▽

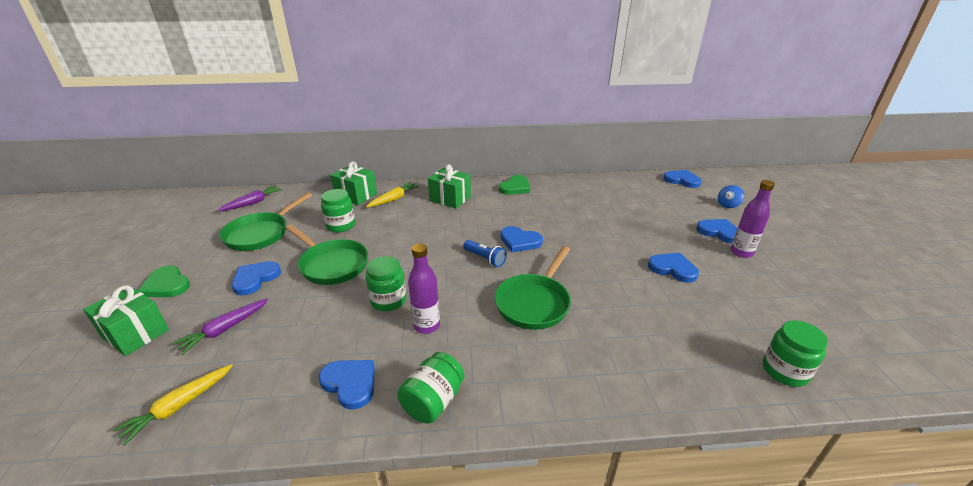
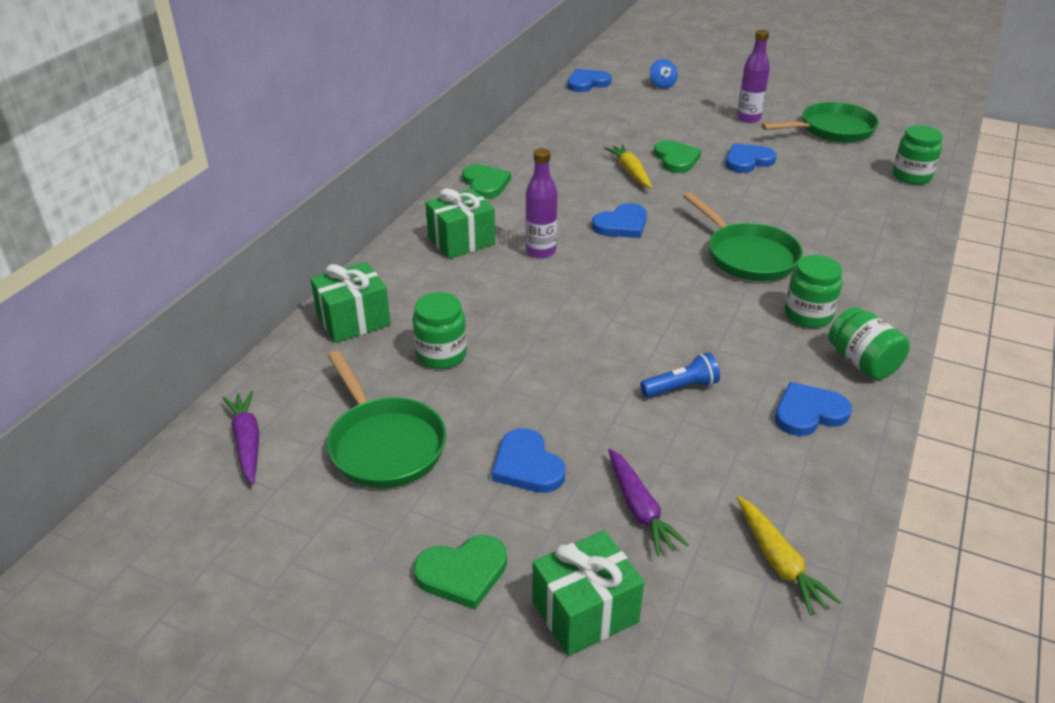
camera: 60 degrees left, 5 degrees up
green pan [286,224,368,285] -> green pan moved to [761,102,879,143]
green jar [365,256,406,311] -> green jar moved to [785,255,842,328]
yellow carrot [366,182,419,208] -> yellow carrot moved to [604,144,652,188]
purple bottle [408,243,440,334] -> purple bottle moved to [526,148,557,258]
blue flashlight [463,240,507,267] -> blue flashlight moved to [640,352,720,398]
blue heart [696,219,737,244] -> none
none -> green heart [654,140,702,173]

△

## ACTION ITEM
Wherever the word "heart" turns up in the material, copy the whole line.

## SOLUTION TO THE PROBLEM
blue heart [696,219,737,244] -> none
none -> green heart [654,140,702,173]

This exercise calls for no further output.